:: Data for processing

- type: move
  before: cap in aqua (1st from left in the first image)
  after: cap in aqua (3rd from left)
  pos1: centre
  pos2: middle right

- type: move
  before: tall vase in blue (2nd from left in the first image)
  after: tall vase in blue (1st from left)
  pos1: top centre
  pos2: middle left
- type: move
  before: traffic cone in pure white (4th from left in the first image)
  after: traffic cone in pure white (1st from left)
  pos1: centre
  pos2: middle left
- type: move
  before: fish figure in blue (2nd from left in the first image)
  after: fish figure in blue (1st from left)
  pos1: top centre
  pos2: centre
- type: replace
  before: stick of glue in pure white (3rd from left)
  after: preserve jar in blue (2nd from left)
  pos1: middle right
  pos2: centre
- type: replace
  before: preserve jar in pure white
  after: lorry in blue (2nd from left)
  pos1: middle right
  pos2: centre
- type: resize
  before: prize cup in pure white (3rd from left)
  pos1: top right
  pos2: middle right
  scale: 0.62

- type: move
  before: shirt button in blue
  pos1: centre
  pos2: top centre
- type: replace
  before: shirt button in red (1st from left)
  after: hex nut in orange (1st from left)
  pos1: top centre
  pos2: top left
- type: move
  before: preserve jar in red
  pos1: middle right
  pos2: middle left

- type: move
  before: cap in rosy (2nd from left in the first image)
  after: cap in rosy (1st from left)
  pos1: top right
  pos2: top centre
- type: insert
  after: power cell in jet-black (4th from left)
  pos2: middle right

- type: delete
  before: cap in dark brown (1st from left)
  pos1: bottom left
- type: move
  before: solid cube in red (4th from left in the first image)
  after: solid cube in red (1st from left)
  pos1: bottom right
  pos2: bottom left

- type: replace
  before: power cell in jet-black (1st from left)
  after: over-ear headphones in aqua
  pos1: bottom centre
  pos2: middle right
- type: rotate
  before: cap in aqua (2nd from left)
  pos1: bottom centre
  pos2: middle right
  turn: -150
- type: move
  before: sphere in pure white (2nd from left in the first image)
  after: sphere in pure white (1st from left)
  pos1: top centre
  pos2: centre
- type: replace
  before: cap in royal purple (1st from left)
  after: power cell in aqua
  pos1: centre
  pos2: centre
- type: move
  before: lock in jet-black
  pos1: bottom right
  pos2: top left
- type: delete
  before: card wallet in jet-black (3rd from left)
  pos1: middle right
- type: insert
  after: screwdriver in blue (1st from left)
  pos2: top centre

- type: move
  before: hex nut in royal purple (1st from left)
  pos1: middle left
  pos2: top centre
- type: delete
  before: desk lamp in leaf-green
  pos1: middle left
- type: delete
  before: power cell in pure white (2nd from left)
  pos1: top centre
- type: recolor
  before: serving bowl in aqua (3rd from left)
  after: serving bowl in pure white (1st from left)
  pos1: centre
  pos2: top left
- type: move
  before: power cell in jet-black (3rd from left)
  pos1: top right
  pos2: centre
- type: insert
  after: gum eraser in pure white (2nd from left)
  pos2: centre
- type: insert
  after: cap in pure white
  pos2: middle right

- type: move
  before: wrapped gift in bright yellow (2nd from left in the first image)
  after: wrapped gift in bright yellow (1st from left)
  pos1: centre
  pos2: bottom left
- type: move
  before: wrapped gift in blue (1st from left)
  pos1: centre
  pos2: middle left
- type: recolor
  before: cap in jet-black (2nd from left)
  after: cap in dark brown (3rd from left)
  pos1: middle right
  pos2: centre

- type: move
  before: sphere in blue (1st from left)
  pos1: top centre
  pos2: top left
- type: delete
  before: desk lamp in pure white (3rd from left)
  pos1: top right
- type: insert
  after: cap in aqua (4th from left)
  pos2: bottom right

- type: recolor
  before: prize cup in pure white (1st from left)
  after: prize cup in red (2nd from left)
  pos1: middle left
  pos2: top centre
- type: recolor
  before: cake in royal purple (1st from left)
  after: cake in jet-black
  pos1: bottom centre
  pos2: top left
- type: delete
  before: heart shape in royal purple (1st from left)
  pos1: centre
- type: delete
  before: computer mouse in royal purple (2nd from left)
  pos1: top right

::::

▶ **What the exercise asks**:
Determine how many lines above contain "solid" as a word or string. Give the number alone.

▶ **Expected output**:
2